**Task item**
I'd like the listing below copied exactly, with the images left out.

**Data excerpt**

*** Block opens ***

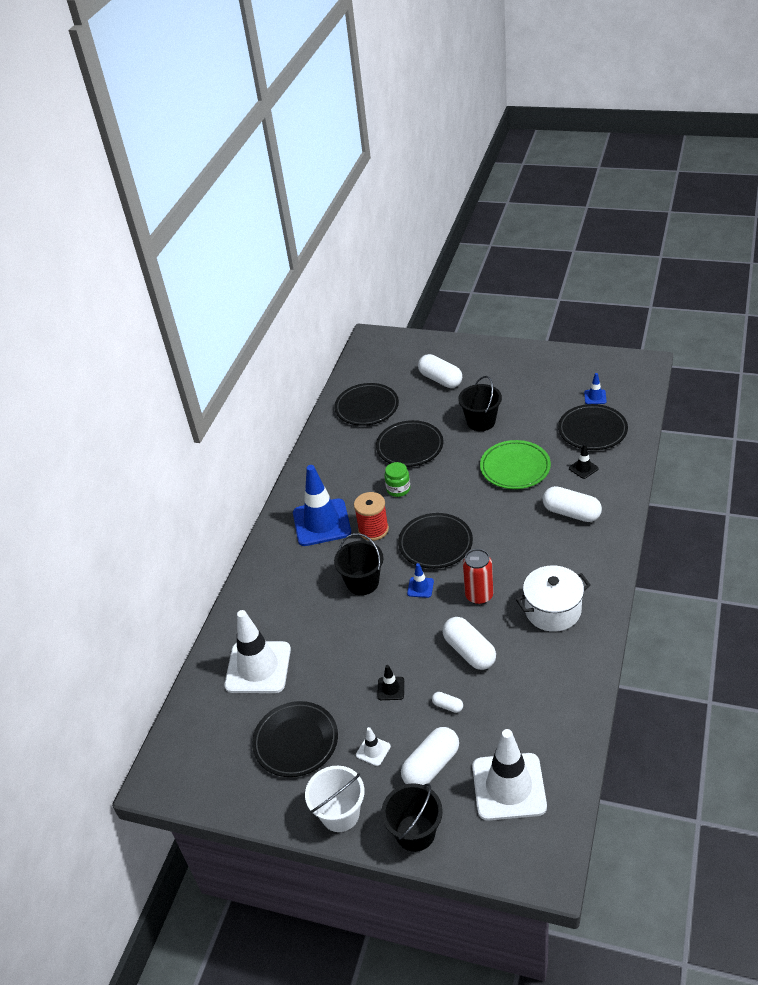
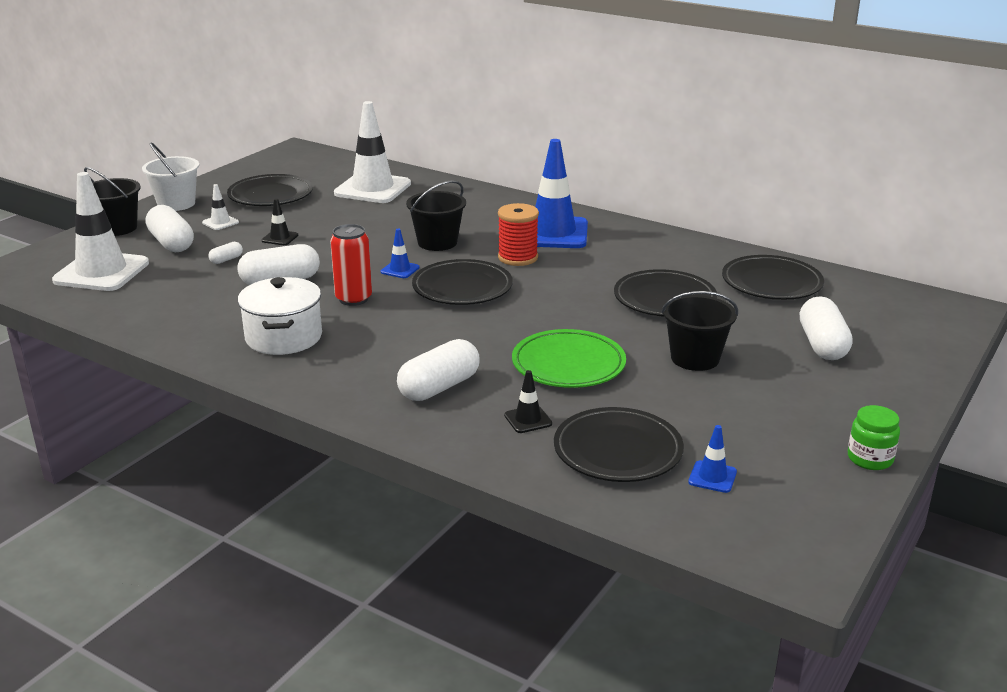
camera: 100 degrees right, 15 degrees down
(398, 489) = (581, 280): green jar -> green jar (870, 459)
(440, 380) = (822, 345): white capsule -> white capsule turned 60 degrees counterclockwise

*** Block closes ***

**Answer below**
camera: 100 degrees right, 15 degrees down
(398, 489) = (581, 280): green jar -> green jar (870, 459)
(440, 380) = (822, 345): white capsule -> white capsule turned 60 degrees counterclockwise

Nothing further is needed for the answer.